Set down all of the records word for word.

(Change detection data)
□ □ □ □ □

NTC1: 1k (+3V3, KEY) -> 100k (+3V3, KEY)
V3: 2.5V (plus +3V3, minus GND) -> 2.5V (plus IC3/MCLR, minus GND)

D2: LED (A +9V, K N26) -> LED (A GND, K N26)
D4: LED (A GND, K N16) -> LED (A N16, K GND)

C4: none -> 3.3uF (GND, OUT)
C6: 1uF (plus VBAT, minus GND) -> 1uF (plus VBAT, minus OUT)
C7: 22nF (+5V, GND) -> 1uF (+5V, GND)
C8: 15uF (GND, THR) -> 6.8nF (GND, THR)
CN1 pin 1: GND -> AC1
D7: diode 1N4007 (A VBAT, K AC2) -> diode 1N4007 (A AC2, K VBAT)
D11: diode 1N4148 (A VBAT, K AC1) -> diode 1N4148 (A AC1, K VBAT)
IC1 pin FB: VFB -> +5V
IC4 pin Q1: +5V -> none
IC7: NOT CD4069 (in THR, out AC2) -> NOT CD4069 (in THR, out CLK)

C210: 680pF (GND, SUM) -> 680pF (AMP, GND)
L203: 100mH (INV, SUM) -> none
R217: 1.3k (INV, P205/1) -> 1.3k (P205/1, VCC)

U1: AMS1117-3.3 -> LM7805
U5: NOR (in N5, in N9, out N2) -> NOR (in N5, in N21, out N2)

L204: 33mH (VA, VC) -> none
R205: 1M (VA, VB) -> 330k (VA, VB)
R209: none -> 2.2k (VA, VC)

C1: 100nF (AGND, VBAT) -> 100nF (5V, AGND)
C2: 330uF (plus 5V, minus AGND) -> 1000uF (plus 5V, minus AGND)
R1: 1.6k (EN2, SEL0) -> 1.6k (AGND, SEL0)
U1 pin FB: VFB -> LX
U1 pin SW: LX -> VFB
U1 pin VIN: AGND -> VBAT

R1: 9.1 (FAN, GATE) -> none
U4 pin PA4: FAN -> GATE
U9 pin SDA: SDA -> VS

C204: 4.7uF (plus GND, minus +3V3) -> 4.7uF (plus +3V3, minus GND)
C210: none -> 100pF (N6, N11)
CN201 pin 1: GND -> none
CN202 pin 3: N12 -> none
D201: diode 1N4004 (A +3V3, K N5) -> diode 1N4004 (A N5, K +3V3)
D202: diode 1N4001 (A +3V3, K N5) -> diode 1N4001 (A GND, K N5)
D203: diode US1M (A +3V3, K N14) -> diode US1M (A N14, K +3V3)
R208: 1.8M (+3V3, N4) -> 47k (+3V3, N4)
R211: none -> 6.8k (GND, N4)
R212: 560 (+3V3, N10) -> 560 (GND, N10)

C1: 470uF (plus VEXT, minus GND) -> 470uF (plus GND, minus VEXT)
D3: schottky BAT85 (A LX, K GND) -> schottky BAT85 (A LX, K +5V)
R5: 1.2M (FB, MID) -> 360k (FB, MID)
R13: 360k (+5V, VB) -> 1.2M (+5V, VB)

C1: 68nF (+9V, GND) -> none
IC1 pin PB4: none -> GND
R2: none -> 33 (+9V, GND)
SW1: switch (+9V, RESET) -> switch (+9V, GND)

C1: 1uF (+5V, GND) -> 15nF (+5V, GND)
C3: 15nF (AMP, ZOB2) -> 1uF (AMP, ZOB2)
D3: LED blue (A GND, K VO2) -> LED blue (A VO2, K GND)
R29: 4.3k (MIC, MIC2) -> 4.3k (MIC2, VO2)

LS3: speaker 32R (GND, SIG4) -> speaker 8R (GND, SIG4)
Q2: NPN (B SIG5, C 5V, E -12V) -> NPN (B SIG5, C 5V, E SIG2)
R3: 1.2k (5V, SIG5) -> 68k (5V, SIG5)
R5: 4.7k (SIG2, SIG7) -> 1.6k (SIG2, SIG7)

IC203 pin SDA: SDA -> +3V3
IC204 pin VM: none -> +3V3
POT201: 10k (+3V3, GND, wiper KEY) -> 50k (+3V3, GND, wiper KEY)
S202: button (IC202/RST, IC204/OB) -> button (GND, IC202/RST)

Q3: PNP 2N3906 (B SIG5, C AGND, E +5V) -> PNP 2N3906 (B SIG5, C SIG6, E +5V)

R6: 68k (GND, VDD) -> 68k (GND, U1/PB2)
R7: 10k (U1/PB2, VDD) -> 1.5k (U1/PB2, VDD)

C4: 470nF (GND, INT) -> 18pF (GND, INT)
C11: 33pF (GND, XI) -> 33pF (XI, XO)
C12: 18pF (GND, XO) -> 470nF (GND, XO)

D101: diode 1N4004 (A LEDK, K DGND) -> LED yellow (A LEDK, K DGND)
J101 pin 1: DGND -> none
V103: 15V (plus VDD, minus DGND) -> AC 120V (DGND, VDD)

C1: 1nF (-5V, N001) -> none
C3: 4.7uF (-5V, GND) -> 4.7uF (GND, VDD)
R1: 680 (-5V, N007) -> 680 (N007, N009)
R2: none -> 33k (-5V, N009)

□ □ □ □ □

**Finished exercise:**
NTC1: 1k (+3V3, KEY) -> 100k (+3V3, KEY)
V3: 2.5V (plus +3V3, minus GND) -> 2.5V (plus IC3/MCLR, minus GND)

D2: LED (A +9V, K N26) -> LED (A GND, K N26)
D4: LED (A GND, K N16) -> LED (A N16, K GND)

C4: none -> 3.3uF (GND, OUT)
C6: 1uF (plus VBAT, minus GND) -> 1uF (plus VBAT, minus OUT)
C7: 22nF (+5V, GND) -> 1uF (+5V, GND)
C8: 15uF (GND, THR) -> 6.8nF (GND, THR)
CN1 pin 1: GND -> AC1
D7: diode 1N4007 (A VBAT, K AC2) -> diode 1N4007 (A AC2, K VBAT)
D11: diode 1N4148 (A VBAT, K AC1) -> diode 1N4148 (A AC1, K VBAT)
IC1 pin FB: VFB -> +5V
IC4 pin Q1: +5V -> none
IC7: NOT CD4069 (in THR, out AC2) -> NOT CD4069 (in THR, out CLK)

C210: 680pF (GND, SUM) -> 680pF (AMP, GND)
L203: 100mH (INV, SUM) -> none
R217: 1.3k (INV, P205/1) -> 1.3k (P205/1, VCC)

U1: AMS1117-3.3 -> LM7805
U5: NOR (in N5, in N9, out N2) -> NOR (in N5, in N21, out N2)

L204: 33mH (VA, VC) -> none
R205: 1M (VA, VB) -> 330k (VA, VB)
R209: none -> 2.2k (VA, VC)

C1: 100nF (AGND, VBAT) -> 100nF (5V, AGND)
C2: 330uF (plus 5V, minus AGND) -> 1000uF (plus 5V, minus AGND)
R1: 1.6k (EN2, SEL0) -> 1.6k (AGND, SEL0)
U1 pin FB: VFB -> LX
U1 pin SW: LX -> VFB
U1 pin VIN: AGND -> VBAT

R1: 9.1 (FAN, GATE) -> none
U4 pin PA4: FAN -> GATE
U9 pin SDA: SDA -> VS

C204: 4.7uF (plus GND, minus +3V3) -> 4.7uF (plus +3V3, minus GND)
C210: none -> 100pF (N6, N11)
CN201 pin 1: GND -> none
CN202 pin 3: N12 -> none
D201: diode 1N4004 (A +3V3, K N5) -> diode 1N4004 (A N5, K +3V3)
D202: diode 1N4001 (A +3V3, K N5) -> diode 1N4001 (A GND, K N5)
D203: diode US1M (A +3V3, K N14) -> diode US1M (A N14, K +3V3)
R208: 1.8M (+3V3, N4) -> 47k (+3V3, N4)
R211: none -> 6.8k (GND, N4)
R212: 560 (+3V3, N10) -> 560 (GND, N10)

C1: 470uF (plus VEXT, minus GND) -> 470uF (plus GND, minus VEXT)
D3: schottky BAT85 (A LX, K GND) -> schottky BAT85 (A LX, K +5V)
R5: 1.2M (FB, MID) -> 360k (FB, MID)
R13: 360k (+5V, VB) -> 1.2M (+5V, VB)

C1: 68nF (+9V, GND) -> none
IC1 pin PB4: none -> GND
R2: none -> 33 (+9V, GND)
SW1: switch (+9V, RESET) -> switch (+9V, GND)

C1: 1uF (+5V, GND) -> 15nF (+5V, GND)
C3: 15nF (AMP, ZOB2) -> 1uF (AMP, ZOB2)
D3: LED blue (A GND, K VO2) -> LED blue (A VO2, K GND)
R29: 4.3k (MIC, MIC2) -> 4.3k (MIC2, VO2)

LS3: speaker 32R (GND, SIG4) -> speaker 8R (GND, SIG4)
Q2: NPN (B SIG5, C 5V, E -12V) -> NPN (B SIG5, C 5V, E SIG2)
R3: 1.2k (5V, SIG5) -> 68k (5V, SIG5)
R5: 4.7k (SIG2, SIG7) -> 1.6k (SIG2, SIG7)

IC203 pin SDA: SDA -> +3V3
IC204 pin VM: none -> +3V3
POT201: 10k (+3V3, GND, wiper KEY) -> 50k (+3V3, GND, wiper KEY)
S202: button (IC202/RST, IC204/OB) -> button (GND, IC202/RST)

Q3: PNP 2N3906 (B SIG5, C AGND, E +5V) -> PNP 2N3906 (B SIG5, C SIG6, E +5V)

R6: 68k (GND, VDD) -> 68k (GND, U1/PB2)
R7: 10k (U1/PB2, VDD) -> 1.5k (U1/PB2, VDD)

C4: 470nF (GND, INT) -> 18pF (GND, INT)
C11: 33pF (GND, XI) -> 33pF (XI, XO)
C12: 18pF (GND, XO) -> 470nF (GND, XO)

D101: diode 1N4004 (A LEDK, K DGND) -> LED yellow (A LEDK, K DGND)
J101 pin 1: DGND -> none
V103: 15V (plus VDD, minus DGND) -> AC 120V (DGND, VDD)

C1: 1nF (-5V, N001) -> none
C3: 4.7uF (-5V, GND) -> 4.7uF (GND, VDD)
R1: 680 (-5V, N007) -> 680 (N007, N009)
R2: none -> 33k (-5V, N009)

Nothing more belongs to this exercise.